Scene difference descriptions:
★ ★ ★ ★ ★
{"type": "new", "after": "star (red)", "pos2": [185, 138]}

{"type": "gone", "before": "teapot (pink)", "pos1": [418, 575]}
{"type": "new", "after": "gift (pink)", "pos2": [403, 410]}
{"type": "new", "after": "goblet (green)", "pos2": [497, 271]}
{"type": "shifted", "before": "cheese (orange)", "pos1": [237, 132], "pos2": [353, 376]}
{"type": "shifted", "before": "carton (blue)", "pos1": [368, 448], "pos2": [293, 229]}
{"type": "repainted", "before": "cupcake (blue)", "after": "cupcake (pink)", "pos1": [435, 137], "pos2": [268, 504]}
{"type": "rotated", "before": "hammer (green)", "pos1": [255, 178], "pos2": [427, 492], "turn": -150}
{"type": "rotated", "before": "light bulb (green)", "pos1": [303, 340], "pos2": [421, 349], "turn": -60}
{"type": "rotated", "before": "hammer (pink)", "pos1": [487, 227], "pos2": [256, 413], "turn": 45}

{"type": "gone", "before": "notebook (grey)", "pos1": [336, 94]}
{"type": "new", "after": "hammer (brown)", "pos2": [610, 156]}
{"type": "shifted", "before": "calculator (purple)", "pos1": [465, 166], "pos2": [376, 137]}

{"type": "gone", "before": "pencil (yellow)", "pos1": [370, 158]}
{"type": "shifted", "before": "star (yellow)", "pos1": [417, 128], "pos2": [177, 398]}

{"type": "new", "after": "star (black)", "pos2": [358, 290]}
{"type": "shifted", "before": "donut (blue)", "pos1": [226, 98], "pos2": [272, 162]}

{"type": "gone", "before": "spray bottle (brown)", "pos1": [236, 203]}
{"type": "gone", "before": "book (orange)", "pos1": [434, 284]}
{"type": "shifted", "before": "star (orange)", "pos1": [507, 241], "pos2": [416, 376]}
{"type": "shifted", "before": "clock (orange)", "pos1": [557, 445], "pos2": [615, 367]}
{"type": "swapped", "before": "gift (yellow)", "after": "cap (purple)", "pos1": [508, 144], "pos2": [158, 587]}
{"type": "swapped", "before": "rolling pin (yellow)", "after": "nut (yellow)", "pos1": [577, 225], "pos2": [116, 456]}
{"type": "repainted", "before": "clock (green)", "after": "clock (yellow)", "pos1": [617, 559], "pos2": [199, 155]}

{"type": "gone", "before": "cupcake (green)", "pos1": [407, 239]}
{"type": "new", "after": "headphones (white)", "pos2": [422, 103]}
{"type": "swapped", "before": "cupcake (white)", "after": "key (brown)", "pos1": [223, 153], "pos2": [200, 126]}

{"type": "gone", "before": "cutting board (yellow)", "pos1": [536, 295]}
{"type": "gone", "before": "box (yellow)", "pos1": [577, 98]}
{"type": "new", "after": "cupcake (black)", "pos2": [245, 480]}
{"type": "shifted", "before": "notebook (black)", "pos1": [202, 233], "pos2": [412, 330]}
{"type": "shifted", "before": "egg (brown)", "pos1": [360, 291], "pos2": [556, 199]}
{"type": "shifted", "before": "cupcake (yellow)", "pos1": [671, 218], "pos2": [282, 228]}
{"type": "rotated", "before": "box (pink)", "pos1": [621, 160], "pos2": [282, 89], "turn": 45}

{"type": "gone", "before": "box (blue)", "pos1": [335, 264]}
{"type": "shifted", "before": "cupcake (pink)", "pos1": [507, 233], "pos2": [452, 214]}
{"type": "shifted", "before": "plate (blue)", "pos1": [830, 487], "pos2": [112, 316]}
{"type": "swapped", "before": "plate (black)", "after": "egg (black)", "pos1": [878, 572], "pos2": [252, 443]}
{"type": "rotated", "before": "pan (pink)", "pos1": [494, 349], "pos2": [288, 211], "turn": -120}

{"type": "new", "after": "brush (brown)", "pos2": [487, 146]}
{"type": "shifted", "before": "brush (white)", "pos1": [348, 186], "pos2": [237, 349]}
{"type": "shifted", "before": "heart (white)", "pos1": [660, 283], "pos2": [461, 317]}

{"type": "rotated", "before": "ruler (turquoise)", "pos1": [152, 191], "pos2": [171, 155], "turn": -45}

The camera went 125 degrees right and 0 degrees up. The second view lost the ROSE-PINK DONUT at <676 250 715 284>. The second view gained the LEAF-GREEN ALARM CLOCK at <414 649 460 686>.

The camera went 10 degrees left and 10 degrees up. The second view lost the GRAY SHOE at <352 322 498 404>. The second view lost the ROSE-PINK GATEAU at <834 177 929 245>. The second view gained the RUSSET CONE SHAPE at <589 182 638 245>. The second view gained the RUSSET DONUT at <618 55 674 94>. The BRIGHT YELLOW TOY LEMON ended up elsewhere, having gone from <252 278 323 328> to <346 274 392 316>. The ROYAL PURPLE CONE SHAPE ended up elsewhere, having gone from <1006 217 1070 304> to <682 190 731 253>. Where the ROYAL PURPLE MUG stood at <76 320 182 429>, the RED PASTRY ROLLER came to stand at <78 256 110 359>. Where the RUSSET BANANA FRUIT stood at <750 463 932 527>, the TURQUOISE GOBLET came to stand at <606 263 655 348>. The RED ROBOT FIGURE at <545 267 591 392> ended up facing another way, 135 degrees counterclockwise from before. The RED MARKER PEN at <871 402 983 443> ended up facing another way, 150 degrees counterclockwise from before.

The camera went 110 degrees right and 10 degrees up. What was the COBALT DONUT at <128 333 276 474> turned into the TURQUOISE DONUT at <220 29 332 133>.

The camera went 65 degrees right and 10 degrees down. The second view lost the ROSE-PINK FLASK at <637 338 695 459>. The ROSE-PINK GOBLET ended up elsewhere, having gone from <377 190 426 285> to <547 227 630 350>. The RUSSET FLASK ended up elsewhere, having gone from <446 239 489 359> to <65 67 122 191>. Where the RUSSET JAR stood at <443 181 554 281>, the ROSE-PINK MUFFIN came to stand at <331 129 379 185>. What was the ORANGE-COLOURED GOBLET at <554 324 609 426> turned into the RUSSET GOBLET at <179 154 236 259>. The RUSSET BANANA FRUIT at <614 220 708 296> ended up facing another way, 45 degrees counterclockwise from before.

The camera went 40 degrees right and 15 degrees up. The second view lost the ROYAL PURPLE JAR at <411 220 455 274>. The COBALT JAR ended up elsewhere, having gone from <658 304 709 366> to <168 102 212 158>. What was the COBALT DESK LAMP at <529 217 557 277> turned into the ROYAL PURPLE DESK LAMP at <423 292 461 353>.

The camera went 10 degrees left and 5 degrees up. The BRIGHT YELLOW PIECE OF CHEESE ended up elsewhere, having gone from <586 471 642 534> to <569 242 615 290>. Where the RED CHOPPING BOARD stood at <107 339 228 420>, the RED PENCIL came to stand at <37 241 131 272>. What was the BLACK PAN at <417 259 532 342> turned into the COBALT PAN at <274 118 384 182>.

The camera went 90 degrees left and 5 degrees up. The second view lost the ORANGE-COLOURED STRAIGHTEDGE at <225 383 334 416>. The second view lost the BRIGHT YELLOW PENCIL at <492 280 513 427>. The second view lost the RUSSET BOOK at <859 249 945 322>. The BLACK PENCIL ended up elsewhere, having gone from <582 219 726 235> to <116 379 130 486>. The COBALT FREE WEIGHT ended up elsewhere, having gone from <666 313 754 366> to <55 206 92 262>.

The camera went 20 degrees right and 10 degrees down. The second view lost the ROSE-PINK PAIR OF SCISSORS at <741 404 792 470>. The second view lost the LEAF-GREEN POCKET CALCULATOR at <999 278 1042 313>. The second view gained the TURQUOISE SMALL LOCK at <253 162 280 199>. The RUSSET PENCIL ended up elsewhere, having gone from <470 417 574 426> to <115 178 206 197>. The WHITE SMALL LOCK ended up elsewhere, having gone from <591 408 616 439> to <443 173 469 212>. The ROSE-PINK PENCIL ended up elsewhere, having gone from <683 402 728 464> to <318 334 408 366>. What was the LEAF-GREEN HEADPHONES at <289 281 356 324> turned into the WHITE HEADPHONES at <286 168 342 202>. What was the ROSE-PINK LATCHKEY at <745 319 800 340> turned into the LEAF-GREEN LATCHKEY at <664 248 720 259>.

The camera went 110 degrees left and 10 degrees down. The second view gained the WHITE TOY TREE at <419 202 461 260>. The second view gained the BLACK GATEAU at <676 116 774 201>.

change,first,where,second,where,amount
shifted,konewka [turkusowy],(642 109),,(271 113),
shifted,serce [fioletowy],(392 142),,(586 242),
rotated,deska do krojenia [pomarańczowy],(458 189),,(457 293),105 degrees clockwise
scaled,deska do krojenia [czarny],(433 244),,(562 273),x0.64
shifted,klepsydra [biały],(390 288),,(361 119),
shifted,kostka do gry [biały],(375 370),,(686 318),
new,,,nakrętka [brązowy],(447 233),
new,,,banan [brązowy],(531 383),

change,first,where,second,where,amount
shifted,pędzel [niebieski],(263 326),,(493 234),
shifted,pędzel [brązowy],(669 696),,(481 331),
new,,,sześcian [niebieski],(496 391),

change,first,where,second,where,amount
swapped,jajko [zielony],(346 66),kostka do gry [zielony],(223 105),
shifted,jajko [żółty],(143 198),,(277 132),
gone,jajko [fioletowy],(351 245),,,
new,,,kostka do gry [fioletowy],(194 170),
★ ★ ★ ★ ★
[Task directions]
Pull every line containing "kostka" out of the data above.

[Response box]
shifted,kostka do gry [biały],(375 370),,(686 318),
swapped,jajko [zielony],(346 66),kostka do gry [zielony],(223 105),
new,,,kostka do gry [fioletowy],(194 170),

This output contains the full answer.